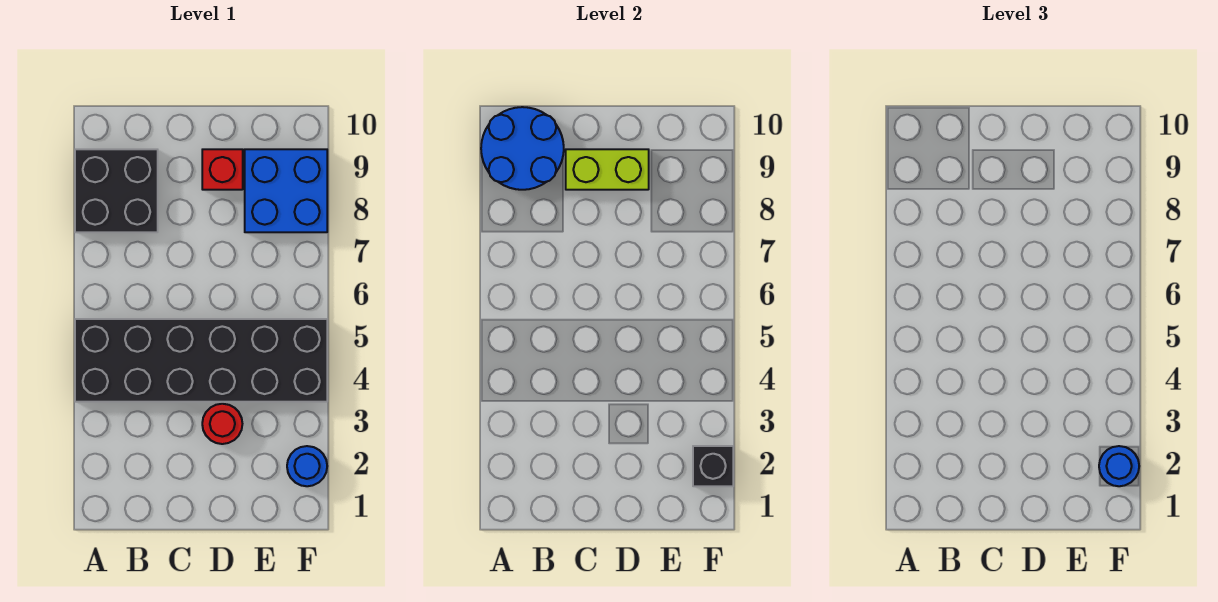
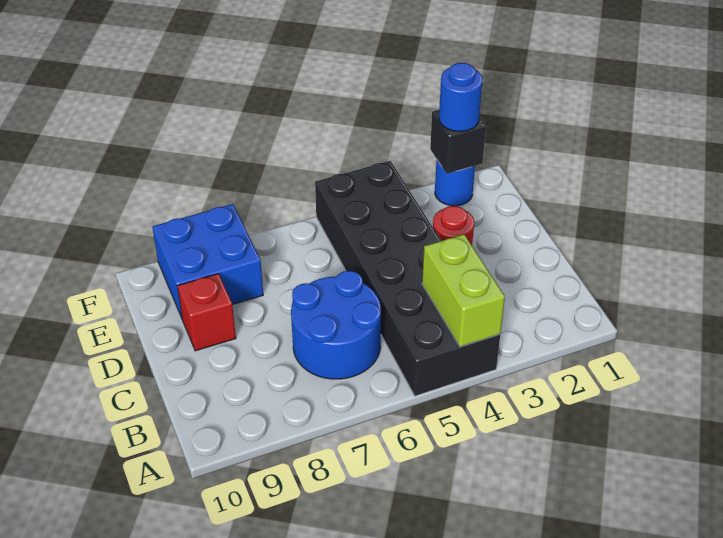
black brick A8:B9 level 1 -> none
blue round brick A9:B10 level 2 -> blue round brick B6:C7 level 1
lime brick C9:D9 level 2 -> lime brick A4:B4 level 2

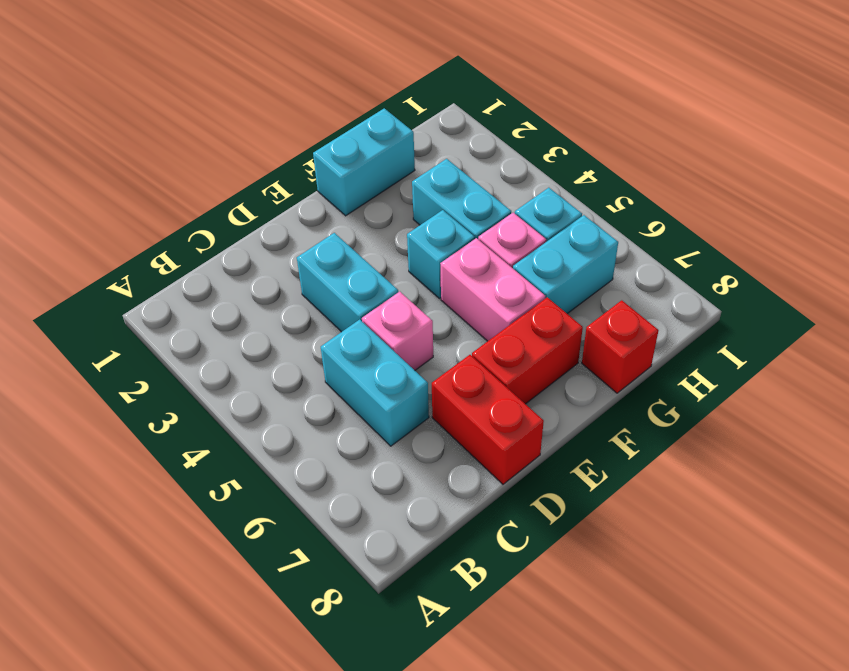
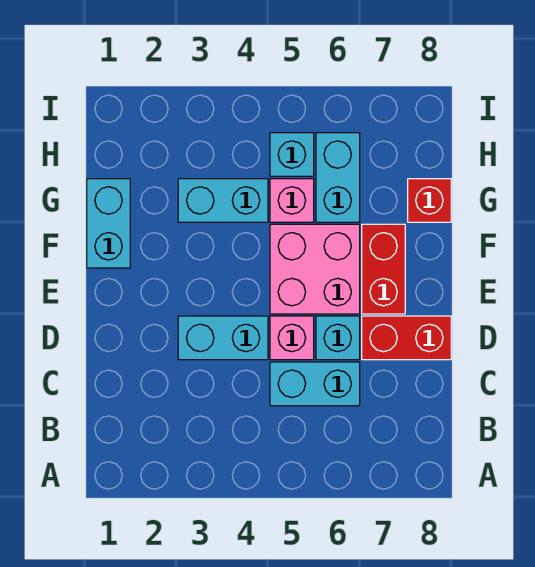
cyan brick F4 level 1 -> cyan brick D6 level 1
pink brick F5:F6 level 1 -> pink brick E5:F6 level 1

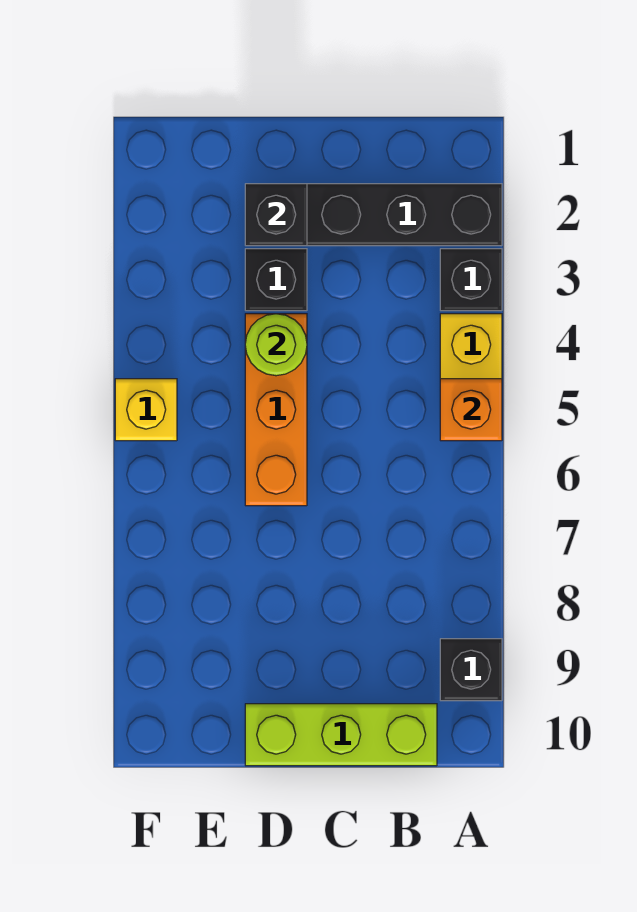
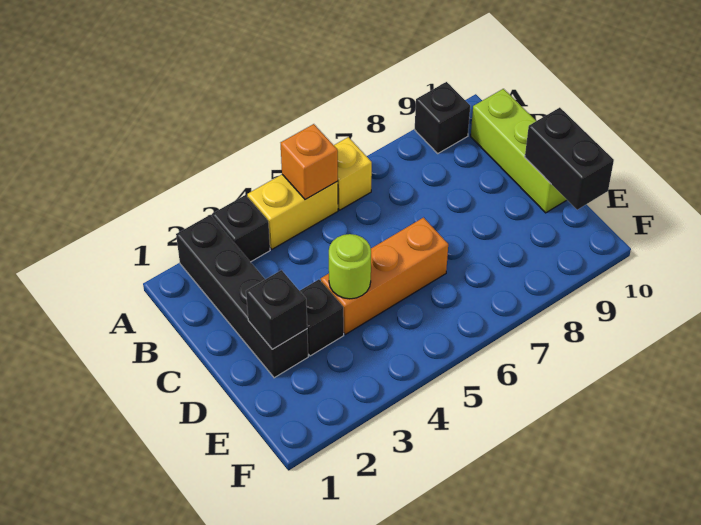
none -> black brick D10:E10 level 2
yellow brick F5 level 1 -> yellow brick A6 level 1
*****
__Problem description__
Respond with the count of lines above holding the string "black", and leave out everything else.

__Exercise output__
2